● **TRY IT**: Only the text of the records belongs in the answer; the pictures must be dropped.

[EXCERPTED DATA Boundary: Start]

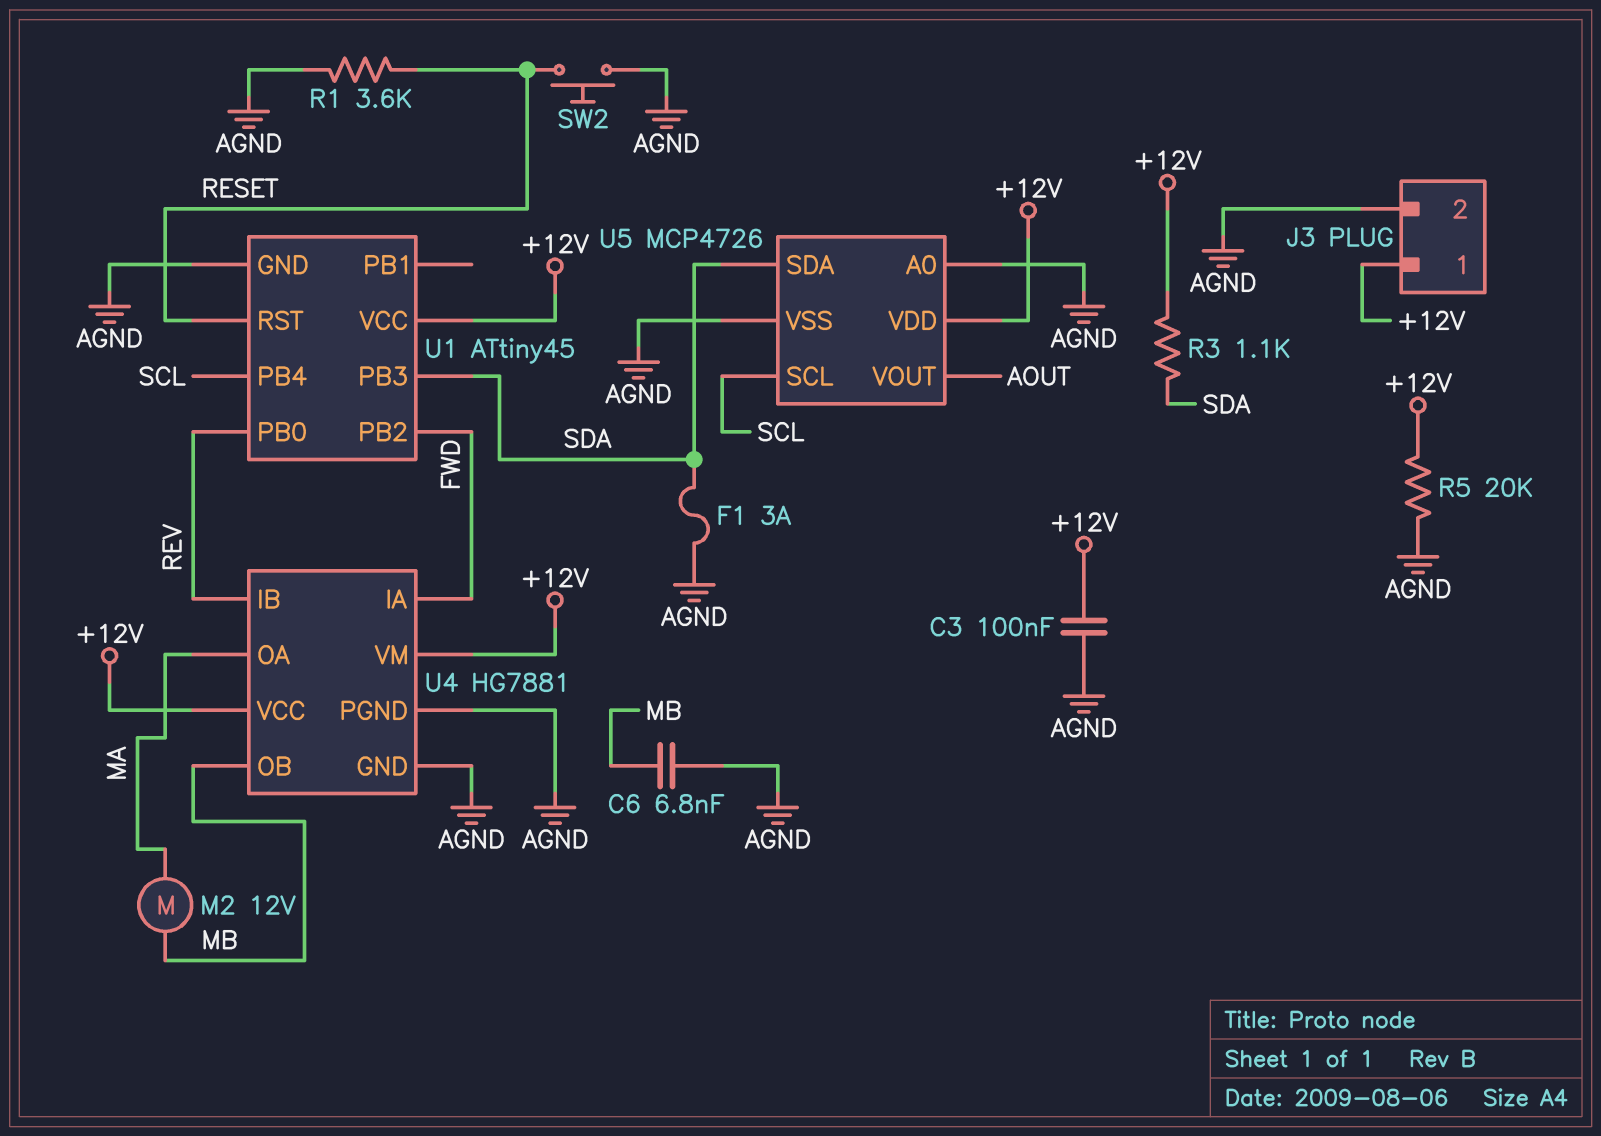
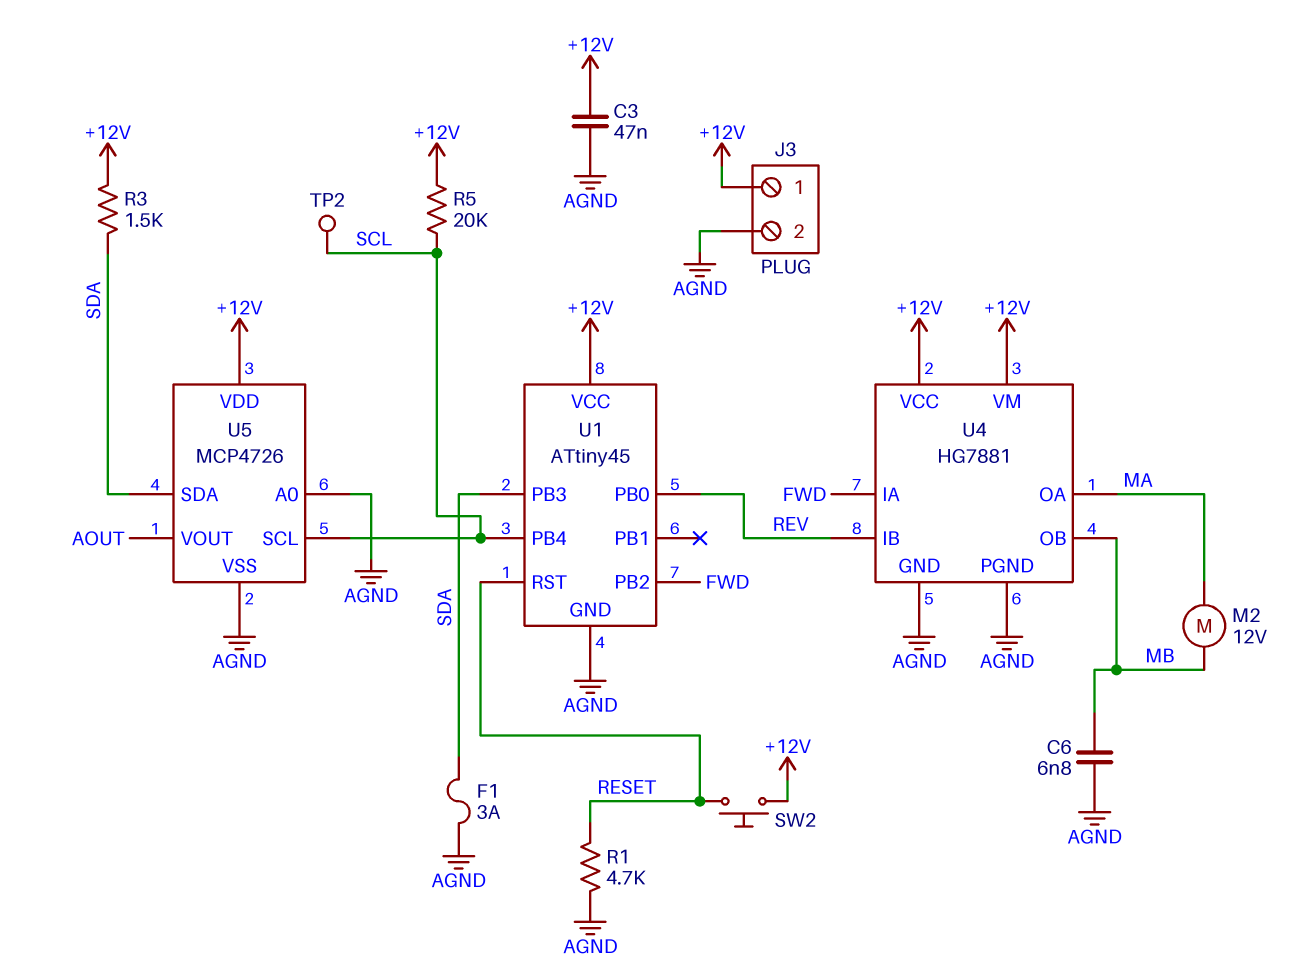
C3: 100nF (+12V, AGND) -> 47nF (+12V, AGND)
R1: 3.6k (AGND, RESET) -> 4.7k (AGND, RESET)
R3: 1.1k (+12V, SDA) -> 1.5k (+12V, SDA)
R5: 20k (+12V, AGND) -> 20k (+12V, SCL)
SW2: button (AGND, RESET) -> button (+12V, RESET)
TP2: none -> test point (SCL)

[EXCERPTED DATA Boundary: End]

● **RESPONSE**:
C3: 100nF (+12V, AGND) -> 47nF (+12V, AGND)
R1: 3.6k (AGND, RESET) -> 4.7k (AGND, RESET)
R3: 1.1k (+12V, SDA) -> 1.5k (+12V, SDA)
R5: 20k (+12V, AGND) -> 20k (+12V, SCL)
SW2: button (AGND, RESET) -> button (+12V, RESET)
TP2: none -> test point (SCL)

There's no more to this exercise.